MATERIAL PROVIDED:
□ □ □
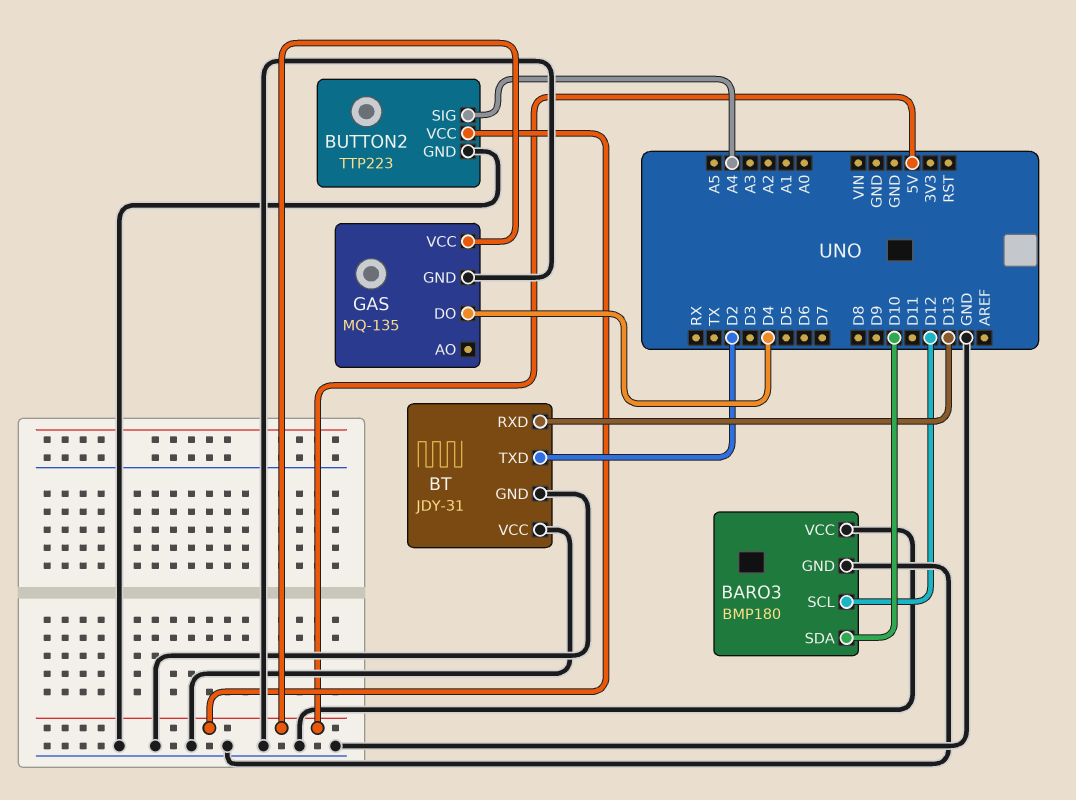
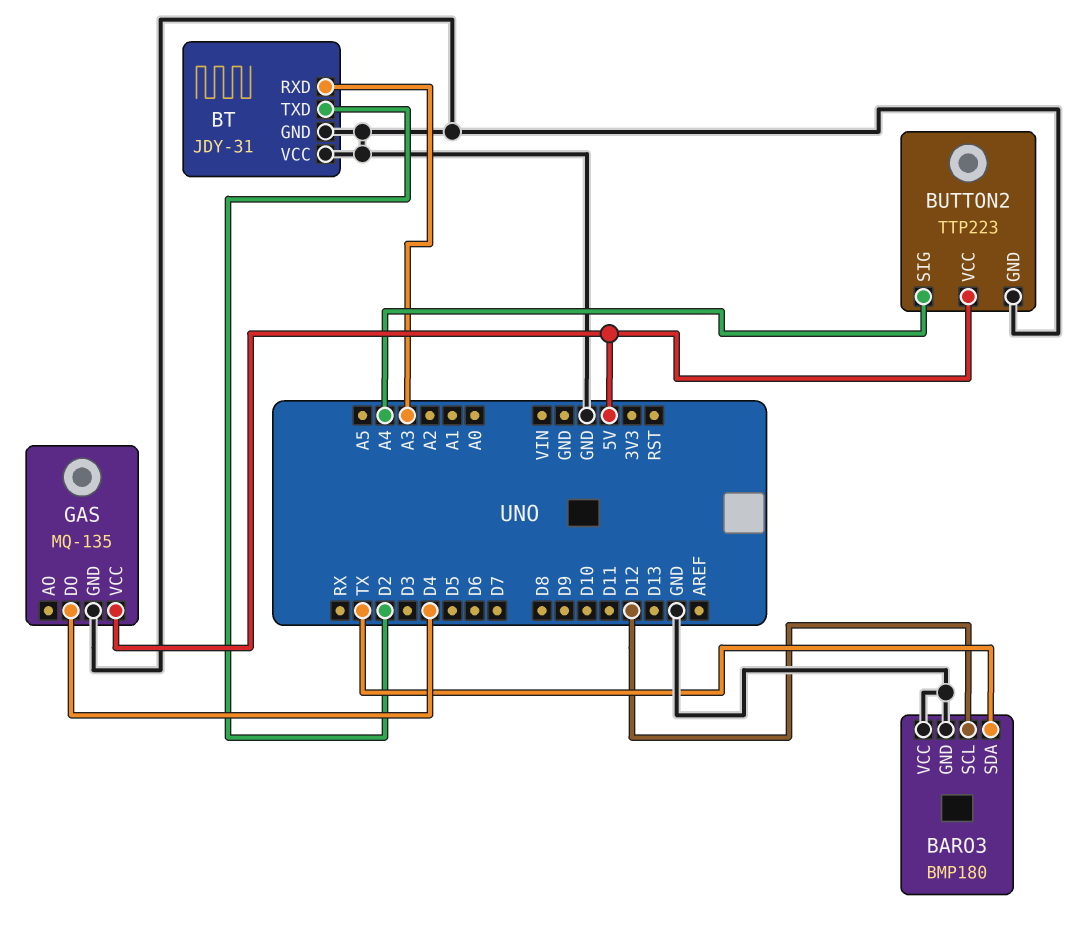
BARO3 pin SDA: D10 -> TX
BT pin RXD: D13 -> A3

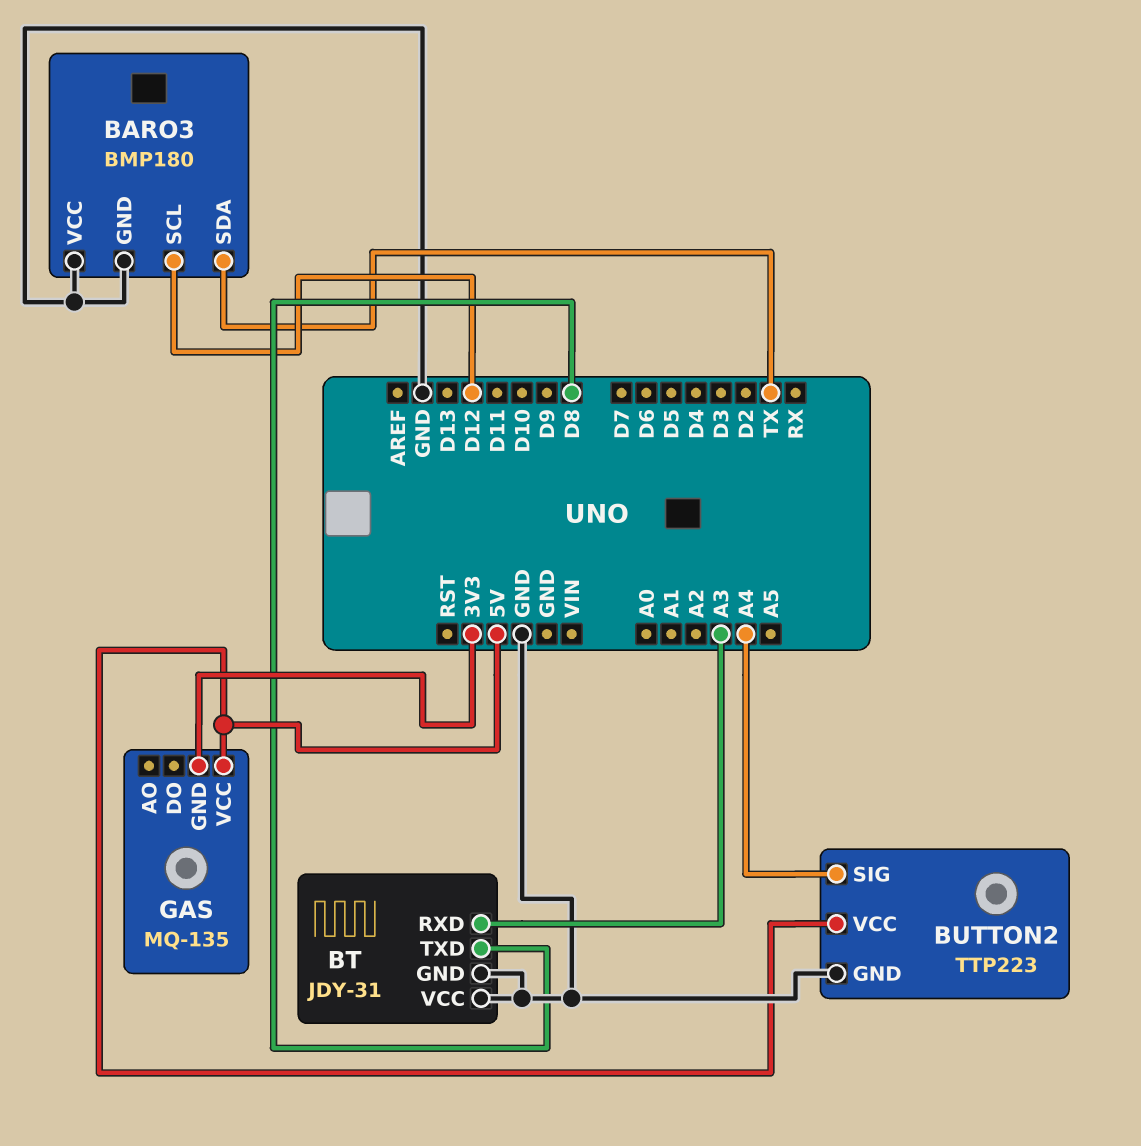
BT pin TXD: D2 -> D8
GAS pin DO: D4 -> none
GAS pin GND: GND -> 3V3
□ □ □
WHAT TO DO: Type the entries above out again exactly, with no pictures.

WRITTEN ANSWER:
BARO3 pin SDA: D10 -> TX
BT pin RXD: D13 -> A3

BT pin TXD: D2 -> D8
GAS pin DO: D4 -> none
GAS pin GND: GND -> 3V3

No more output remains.